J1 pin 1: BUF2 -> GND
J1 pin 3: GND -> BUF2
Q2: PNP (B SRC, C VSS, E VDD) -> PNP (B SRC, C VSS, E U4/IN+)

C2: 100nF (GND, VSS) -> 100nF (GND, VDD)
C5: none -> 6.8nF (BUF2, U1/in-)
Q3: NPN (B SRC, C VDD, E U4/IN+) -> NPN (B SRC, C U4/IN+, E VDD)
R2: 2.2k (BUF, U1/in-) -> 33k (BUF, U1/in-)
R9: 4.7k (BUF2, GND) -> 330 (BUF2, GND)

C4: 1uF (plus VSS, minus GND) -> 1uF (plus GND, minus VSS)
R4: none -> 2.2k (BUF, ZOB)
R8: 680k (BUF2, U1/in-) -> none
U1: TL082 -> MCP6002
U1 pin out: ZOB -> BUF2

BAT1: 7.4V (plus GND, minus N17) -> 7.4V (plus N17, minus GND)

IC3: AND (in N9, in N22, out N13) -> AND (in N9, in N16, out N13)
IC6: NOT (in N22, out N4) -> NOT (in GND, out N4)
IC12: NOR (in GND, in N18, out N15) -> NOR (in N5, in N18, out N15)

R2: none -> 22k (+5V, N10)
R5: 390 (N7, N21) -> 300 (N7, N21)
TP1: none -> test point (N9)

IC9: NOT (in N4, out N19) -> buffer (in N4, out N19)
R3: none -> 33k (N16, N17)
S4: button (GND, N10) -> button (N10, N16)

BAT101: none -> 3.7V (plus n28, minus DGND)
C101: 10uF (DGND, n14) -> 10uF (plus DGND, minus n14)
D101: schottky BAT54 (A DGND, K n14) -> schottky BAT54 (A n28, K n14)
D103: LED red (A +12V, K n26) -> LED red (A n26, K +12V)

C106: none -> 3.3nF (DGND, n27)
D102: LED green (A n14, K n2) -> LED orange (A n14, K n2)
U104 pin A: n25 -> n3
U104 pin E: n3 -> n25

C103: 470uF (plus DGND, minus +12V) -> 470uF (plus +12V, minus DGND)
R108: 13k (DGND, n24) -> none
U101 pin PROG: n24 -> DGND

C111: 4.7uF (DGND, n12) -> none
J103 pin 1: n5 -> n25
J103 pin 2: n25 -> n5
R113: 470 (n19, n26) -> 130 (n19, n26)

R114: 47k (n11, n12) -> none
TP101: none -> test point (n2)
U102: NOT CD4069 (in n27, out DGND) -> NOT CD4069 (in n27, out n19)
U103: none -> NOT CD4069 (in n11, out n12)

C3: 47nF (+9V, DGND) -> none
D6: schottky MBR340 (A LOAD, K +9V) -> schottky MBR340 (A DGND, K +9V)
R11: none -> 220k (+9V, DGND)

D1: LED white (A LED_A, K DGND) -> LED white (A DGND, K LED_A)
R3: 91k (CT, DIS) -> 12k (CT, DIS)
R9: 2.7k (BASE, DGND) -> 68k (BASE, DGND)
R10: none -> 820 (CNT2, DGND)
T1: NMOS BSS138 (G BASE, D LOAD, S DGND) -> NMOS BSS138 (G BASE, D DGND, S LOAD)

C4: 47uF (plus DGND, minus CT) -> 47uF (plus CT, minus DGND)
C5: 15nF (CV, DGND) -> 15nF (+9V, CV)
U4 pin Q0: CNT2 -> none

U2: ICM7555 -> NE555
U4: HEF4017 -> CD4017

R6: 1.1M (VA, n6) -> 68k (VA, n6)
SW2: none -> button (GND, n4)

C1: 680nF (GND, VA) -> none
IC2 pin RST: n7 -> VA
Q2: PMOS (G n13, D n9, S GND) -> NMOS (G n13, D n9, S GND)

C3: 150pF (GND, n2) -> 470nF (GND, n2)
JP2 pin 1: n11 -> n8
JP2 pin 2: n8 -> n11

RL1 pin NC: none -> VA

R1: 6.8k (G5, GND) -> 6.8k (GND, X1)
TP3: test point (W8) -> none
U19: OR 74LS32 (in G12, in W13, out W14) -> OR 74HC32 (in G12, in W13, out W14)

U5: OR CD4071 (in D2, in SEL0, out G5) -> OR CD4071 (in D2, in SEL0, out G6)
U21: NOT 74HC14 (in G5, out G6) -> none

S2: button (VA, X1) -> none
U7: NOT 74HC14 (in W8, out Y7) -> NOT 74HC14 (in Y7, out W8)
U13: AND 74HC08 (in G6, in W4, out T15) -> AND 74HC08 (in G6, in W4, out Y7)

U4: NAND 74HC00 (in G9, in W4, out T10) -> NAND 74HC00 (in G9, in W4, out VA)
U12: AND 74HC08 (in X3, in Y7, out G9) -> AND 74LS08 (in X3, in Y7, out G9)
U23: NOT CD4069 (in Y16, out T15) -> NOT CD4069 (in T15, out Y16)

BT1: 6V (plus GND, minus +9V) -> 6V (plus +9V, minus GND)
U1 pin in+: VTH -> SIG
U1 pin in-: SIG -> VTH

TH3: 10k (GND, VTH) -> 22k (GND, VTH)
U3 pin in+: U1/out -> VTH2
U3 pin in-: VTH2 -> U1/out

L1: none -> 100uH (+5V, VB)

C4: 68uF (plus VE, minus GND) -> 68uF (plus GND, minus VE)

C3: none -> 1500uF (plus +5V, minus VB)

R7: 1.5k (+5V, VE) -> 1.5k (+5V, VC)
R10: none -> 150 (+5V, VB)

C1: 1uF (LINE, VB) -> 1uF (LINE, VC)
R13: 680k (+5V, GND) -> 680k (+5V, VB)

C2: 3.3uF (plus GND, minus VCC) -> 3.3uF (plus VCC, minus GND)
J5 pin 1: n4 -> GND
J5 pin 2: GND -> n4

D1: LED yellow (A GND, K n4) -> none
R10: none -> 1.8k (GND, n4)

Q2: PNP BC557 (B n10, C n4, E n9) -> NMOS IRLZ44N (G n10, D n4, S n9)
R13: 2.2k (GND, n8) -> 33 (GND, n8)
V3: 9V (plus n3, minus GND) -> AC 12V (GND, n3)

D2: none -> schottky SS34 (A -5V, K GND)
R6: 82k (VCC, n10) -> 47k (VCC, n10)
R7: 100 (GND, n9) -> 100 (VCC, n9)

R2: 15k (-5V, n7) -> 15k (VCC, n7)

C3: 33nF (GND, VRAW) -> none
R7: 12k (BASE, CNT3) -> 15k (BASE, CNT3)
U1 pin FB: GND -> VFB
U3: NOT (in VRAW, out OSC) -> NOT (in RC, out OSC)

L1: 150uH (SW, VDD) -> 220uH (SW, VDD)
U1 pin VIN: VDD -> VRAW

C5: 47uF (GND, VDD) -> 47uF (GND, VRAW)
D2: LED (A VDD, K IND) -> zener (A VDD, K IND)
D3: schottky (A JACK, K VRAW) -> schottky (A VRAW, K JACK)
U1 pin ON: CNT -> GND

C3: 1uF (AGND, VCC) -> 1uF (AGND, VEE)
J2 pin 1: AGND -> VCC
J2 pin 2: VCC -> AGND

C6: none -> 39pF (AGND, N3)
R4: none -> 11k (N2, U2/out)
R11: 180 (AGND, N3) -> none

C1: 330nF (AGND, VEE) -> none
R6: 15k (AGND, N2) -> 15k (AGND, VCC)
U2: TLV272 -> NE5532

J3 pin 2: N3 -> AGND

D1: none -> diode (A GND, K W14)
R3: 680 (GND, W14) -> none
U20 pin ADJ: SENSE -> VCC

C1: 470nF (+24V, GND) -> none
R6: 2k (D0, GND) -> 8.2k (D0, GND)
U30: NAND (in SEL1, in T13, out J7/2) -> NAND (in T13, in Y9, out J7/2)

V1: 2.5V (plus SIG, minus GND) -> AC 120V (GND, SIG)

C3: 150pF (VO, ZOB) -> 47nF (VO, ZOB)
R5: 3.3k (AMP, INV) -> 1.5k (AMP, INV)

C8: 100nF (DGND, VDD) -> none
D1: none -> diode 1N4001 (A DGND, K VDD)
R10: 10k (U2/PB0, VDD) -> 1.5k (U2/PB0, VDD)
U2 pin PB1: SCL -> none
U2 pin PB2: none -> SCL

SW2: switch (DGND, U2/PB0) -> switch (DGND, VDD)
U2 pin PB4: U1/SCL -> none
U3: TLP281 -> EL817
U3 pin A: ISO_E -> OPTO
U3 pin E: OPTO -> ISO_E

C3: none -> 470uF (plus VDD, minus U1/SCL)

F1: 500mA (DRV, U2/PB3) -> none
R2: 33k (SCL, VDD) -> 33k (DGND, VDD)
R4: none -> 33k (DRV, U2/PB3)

----

- **EXERCISE REQUIREMENTS**: All that is wanted is the lines from the one containing "U3 pin A: ISO_E -> OPTO" through the last line of the records, restated word for word.

- **YOUR RESPONSE**:
U3 pin A: ISO_E -> OPTO
U3 pin E: OPTO -> ISO_E

C3: none -> 470uF (plus VDD, minus U1/SCL)

F1: 500mA (DRV, U2/PB3) -> none
R2: 33k (SCL, VDD) -> 33k (DGND, VDD)
R4: none -> 33k (DRV, U2/PB3)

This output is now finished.